TASK INPUTS →
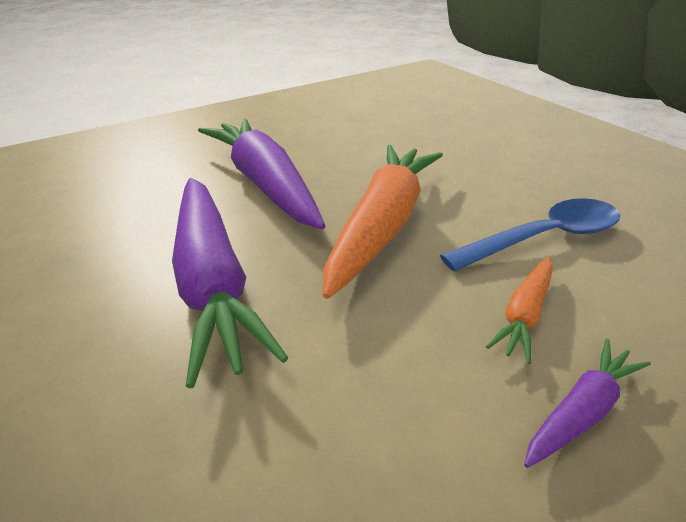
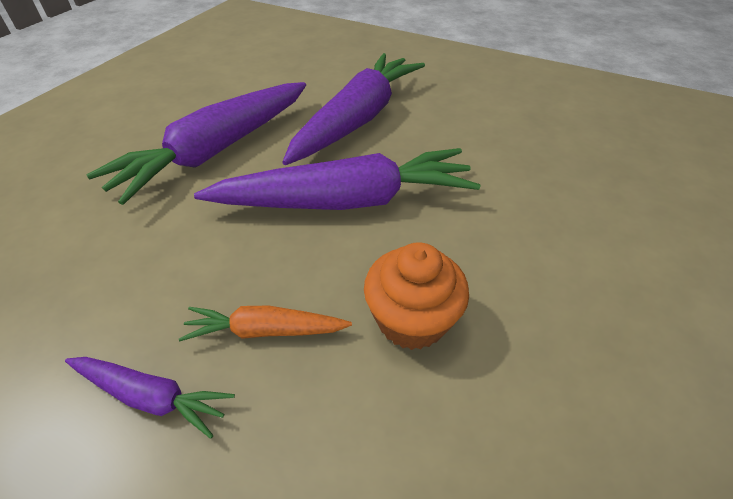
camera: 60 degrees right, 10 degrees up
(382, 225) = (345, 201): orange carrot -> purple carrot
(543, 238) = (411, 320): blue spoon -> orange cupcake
==
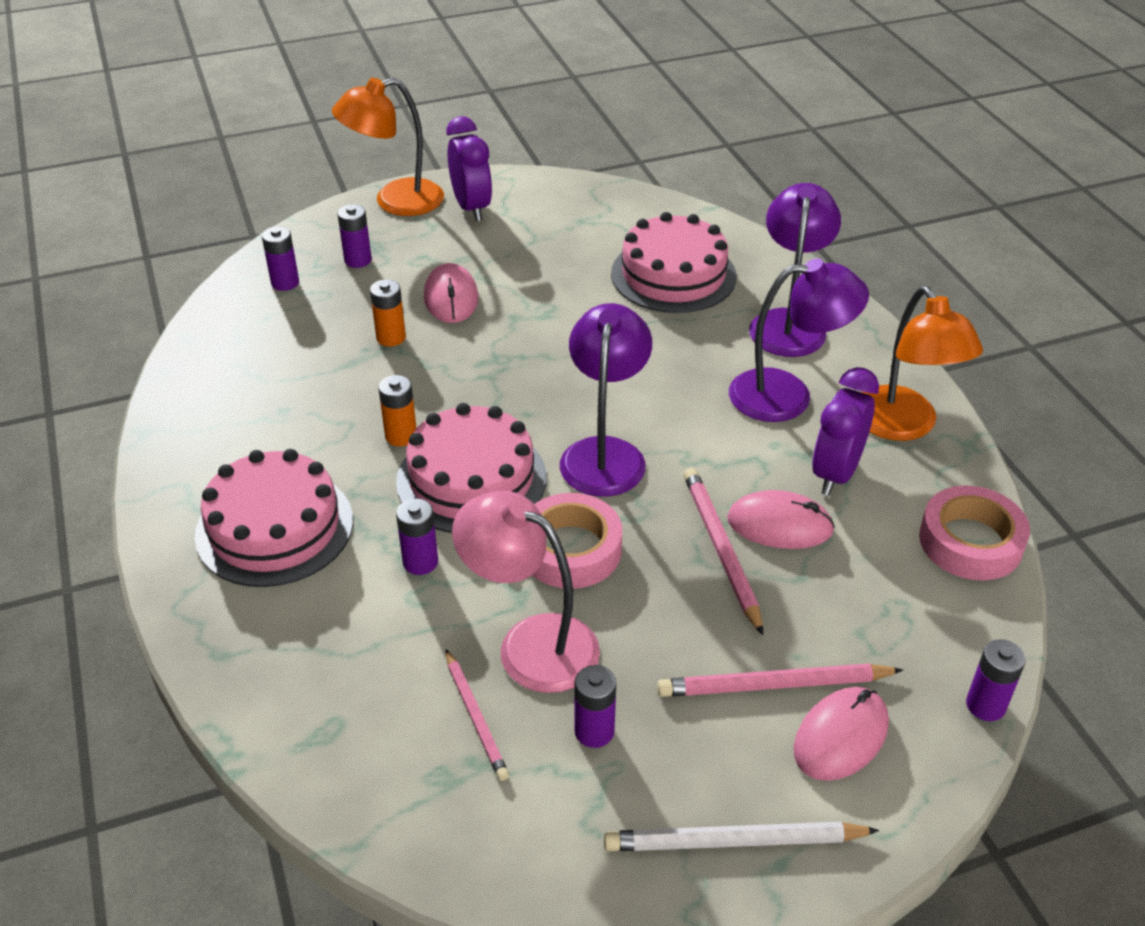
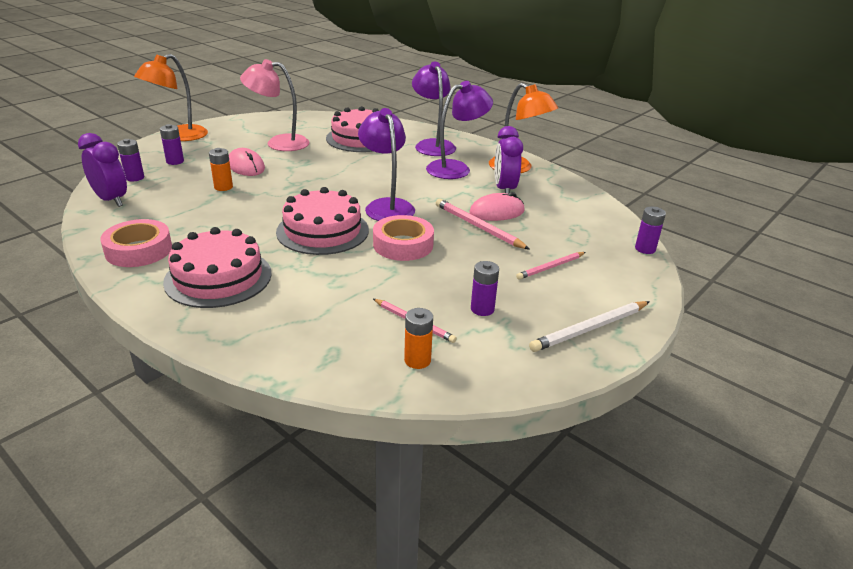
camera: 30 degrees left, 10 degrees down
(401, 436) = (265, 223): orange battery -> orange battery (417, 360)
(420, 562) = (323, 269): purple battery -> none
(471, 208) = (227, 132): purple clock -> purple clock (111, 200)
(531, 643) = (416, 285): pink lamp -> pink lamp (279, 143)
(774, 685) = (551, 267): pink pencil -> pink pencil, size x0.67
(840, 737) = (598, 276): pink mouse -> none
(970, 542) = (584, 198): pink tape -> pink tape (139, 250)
---
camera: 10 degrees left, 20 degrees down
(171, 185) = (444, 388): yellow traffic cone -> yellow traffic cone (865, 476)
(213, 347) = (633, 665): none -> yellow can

ASSIGNMENT →
Will you return exactly the lines above from the one with "camera: 60 degrees right, 10 degrees up" down to the one with "(543, 238) = (411, 320): blue", counting both as part of the range?

REPLY TO THE EXERCISE →
camera: 60 degrees right, 10 degrees up
(382, 225) = (345, 201): orange carrot -> purple carrot
(543, 238) = (411, 320): blue spoon -> orange cupcake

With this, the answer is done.